> _EXERCISE DIRECTIONS_: From the entries below, print exactly the span beginning with the line holding "J2 pin 1: GND -> PUMP" and ending with the line holding "U2 pin PGND: GND -> OUT", endpoints included, and skip any pictures.

> _Change detection outputs_:
^^^^^^^^

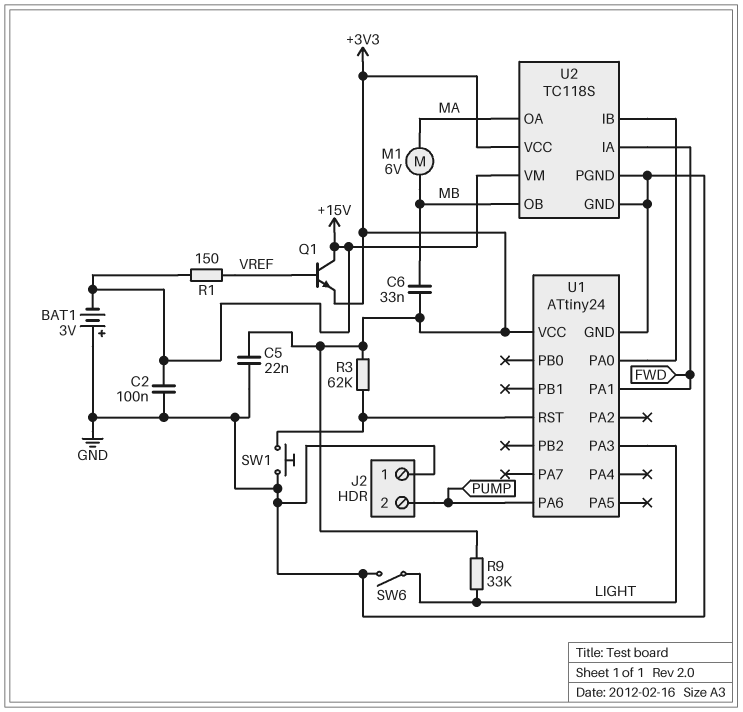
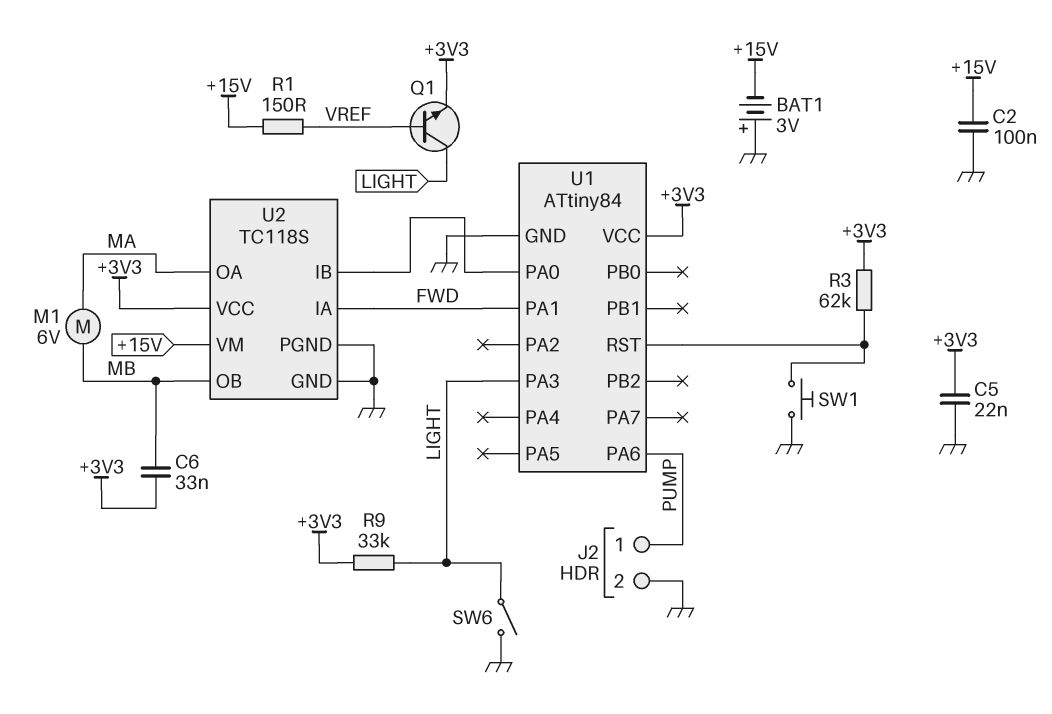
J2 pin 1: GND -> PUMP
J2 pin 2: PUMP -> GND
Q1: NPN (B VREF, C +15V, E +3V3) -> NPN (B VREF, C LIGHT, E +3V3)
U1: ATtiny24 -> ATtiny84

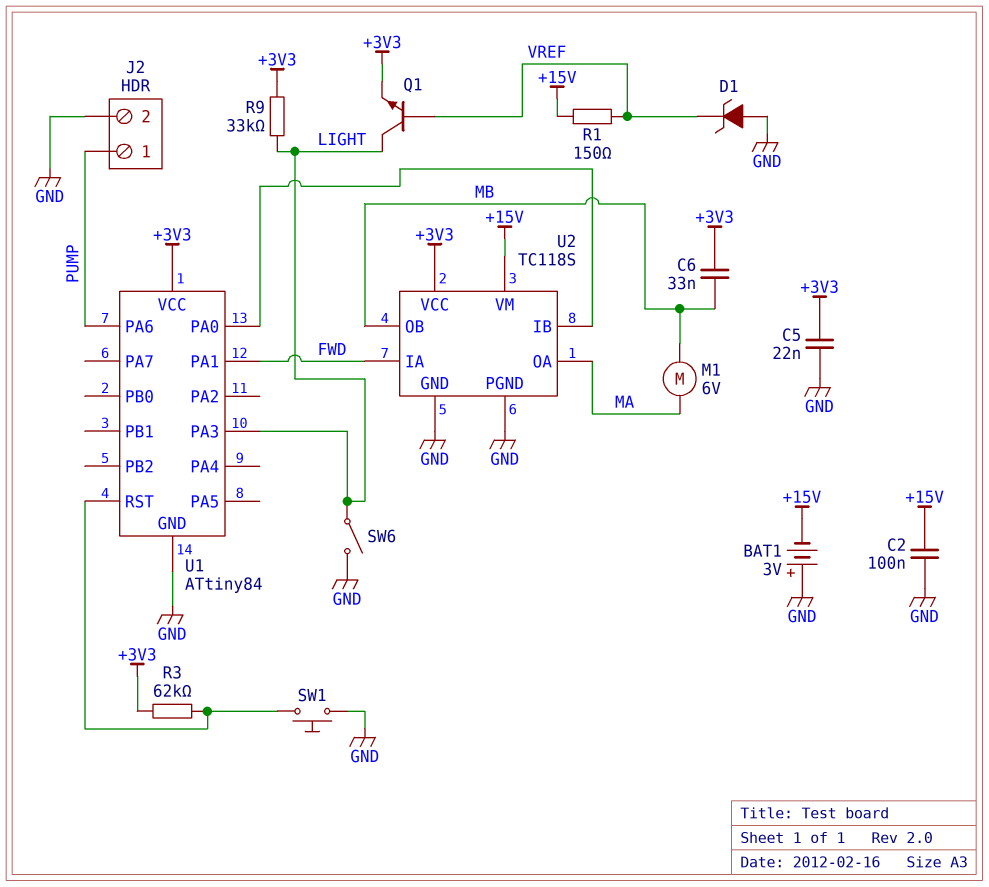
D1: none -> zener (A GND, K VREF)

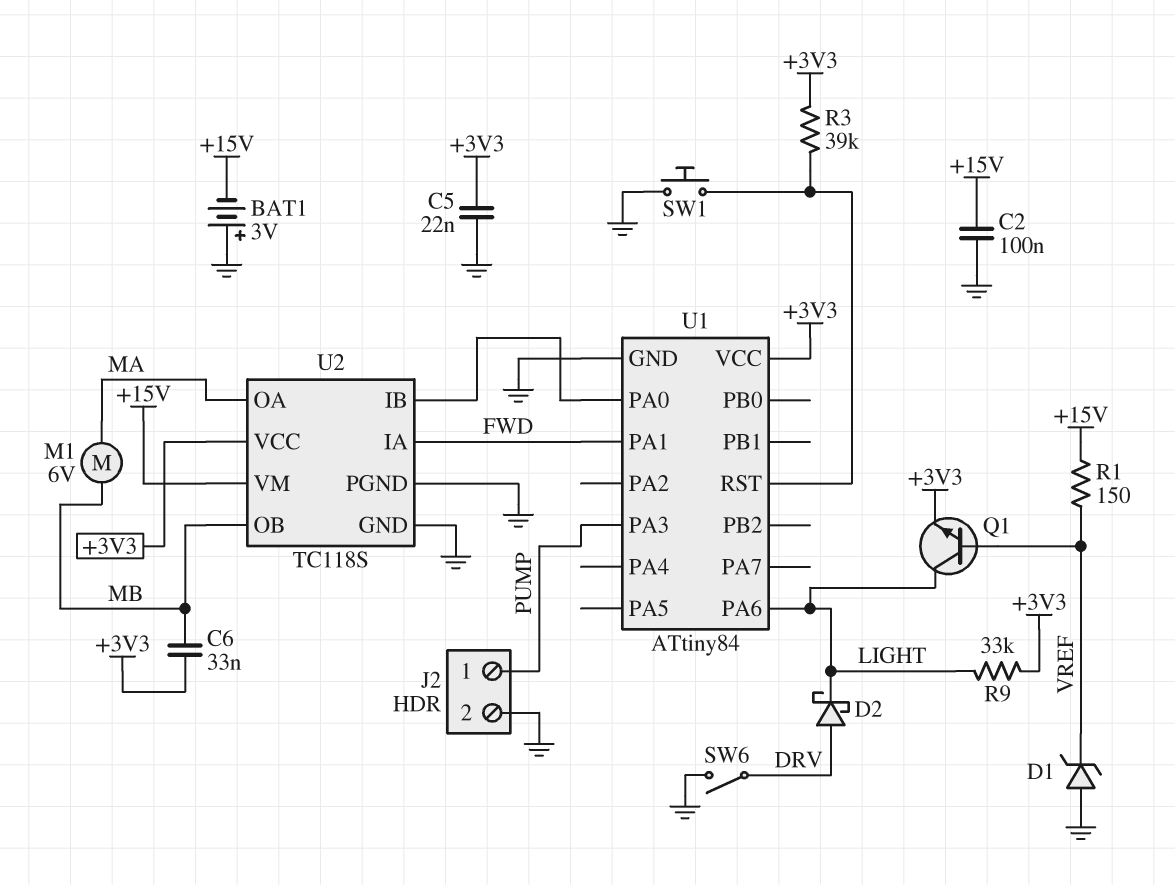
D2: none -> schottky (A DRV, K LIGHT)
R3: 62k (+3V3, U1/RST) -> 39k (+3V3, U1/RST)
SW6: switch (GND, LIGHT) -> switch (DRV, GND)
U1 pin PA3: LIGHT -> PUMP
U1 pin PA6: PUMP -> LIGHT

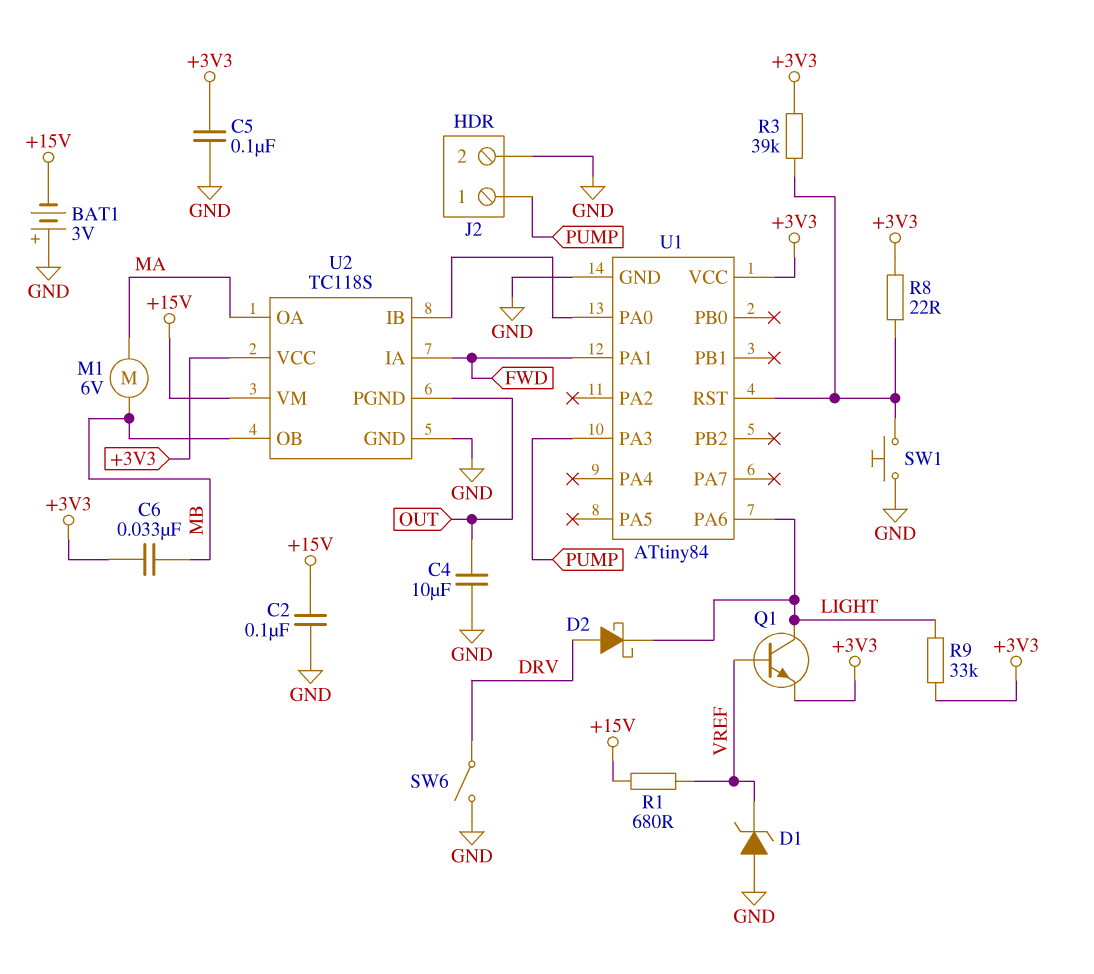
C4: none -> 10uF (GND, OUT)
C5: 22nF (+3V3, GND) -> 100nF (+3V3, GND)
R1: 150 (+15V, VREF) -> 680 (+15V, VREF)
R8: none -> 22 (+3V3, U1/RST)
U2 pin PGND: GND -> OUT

^^^^^^^^

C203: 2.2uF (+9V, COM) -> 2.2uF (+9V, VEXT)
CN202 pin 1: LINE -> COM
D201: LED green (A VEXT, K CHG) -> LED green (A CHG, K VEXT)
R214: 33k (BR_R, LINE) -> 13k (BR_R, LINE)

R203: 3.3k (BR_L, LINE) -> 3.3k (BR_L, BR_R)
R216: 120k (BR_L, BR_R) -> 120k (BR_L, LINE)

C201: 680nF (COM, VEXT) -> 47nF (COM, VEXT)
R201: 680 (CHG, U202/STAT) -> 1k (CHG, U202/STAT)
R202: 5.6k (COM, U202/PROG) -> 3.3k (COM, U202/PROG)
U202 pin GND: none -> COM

^^^^^^^^

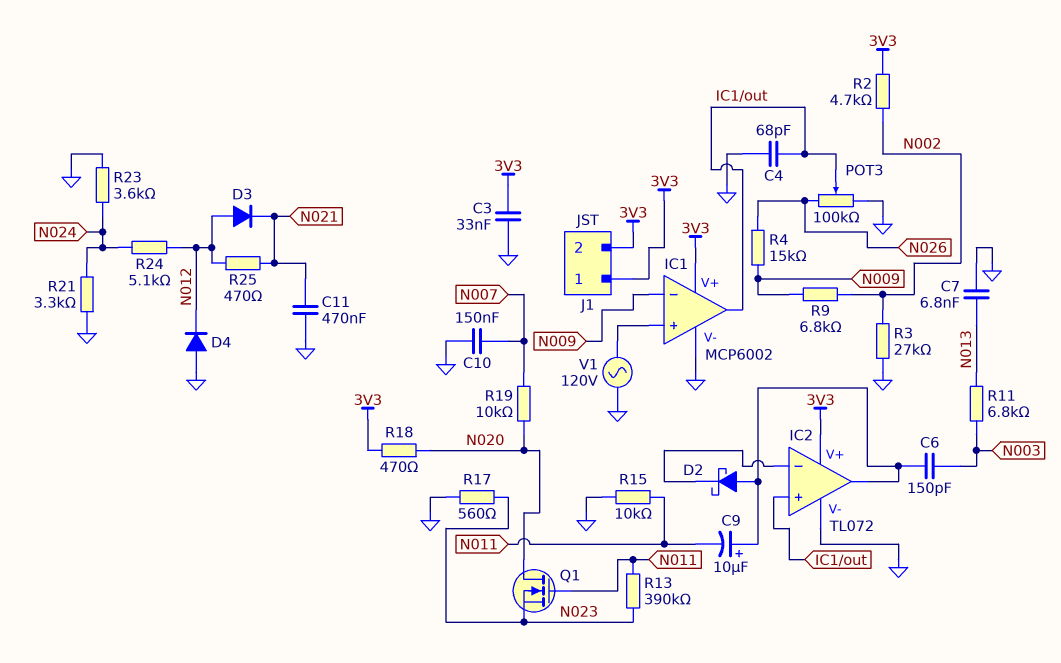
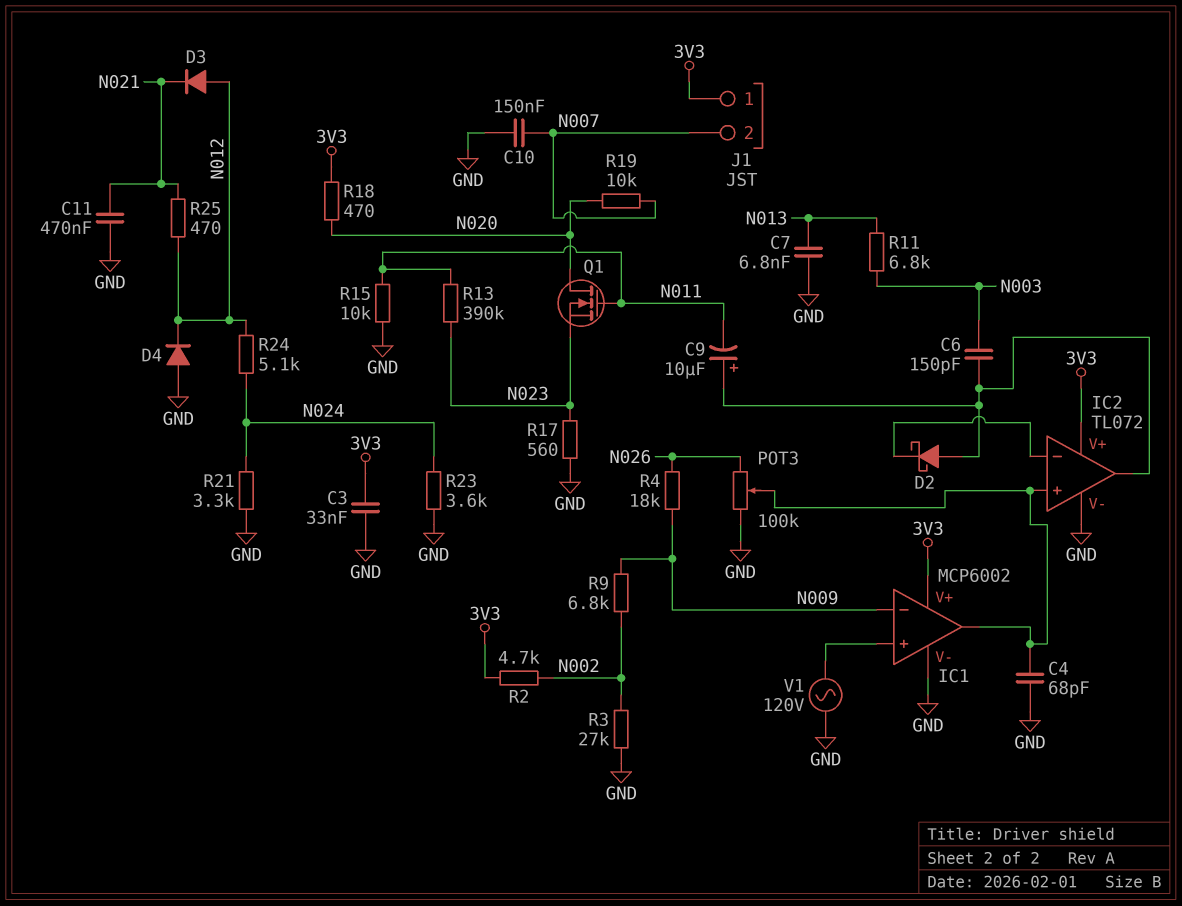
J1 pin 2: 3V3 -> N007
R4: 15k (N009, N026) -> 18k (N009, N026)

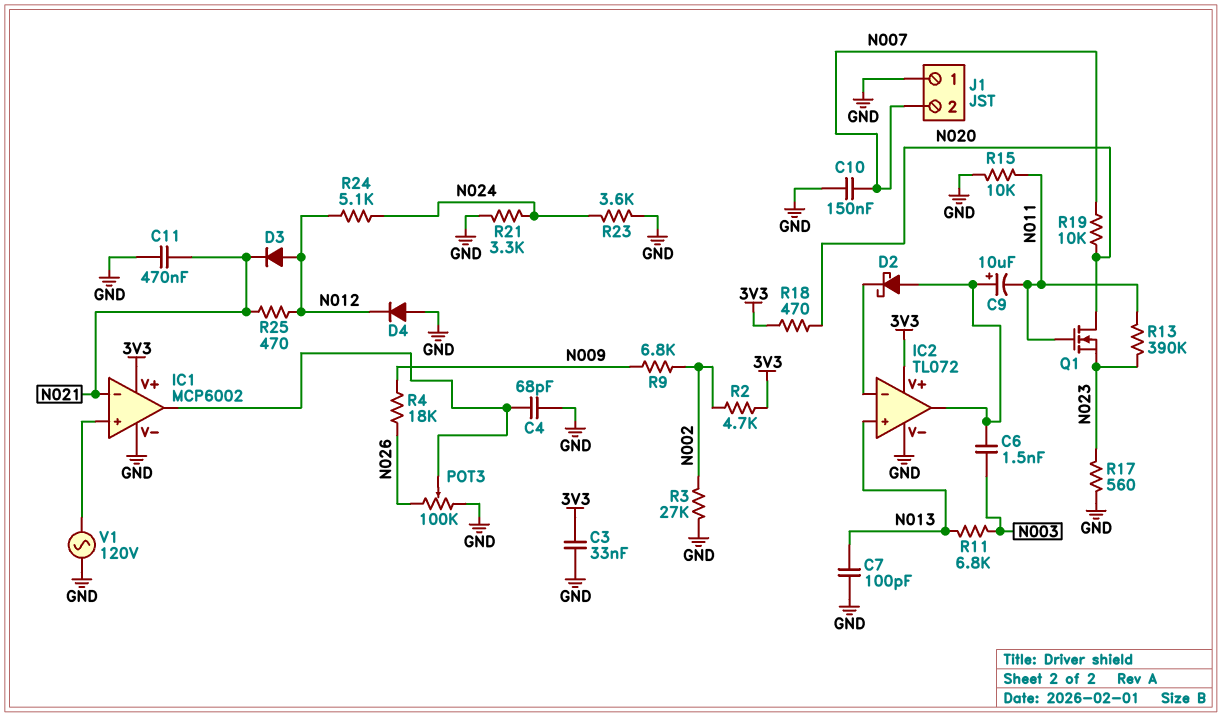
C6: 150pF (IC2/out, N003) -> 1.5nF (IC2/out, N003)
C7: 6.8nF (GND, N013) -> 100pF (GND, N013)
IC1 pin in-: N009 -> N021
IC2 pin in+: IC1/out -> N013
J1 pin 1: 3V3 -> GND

^^^^^^^^

> _FINAL ANSWER_:
J2 pin 1: GND -> PUMP
J2 pin 2: PUMP -> GND
Q1: NPN (B VREF, C +15V, E +3V3) -> NPN (B VREF, C LIGHT, E +3V3)
U1: ATtiny24 -> ATtiny84

D1: none -> zener (A GND, K VREF)

D2: none -> schottky (A DRV, K LIGHT)
R3: 62k (+3V3, U1/RST) -> 39k (+3V3, U1/RST)
SW6: switch (GND, LIGHT) -> switch (DRV, GND)
U1 pin PA3: LIGHT -> PUMP
U1 pin PA6: PUMP -> LIGHT

C4: none -> 10uF (GND, OUT)
C5: 22nF (+3V3, GND) -> 100nF (+3V3, GND)
R1: 150 (+15V, VREF) -> 680 (+15V, VREF)
R8: none -> 22 (+3V3, U1/RST)
U2 pin PGND: GND -> OUT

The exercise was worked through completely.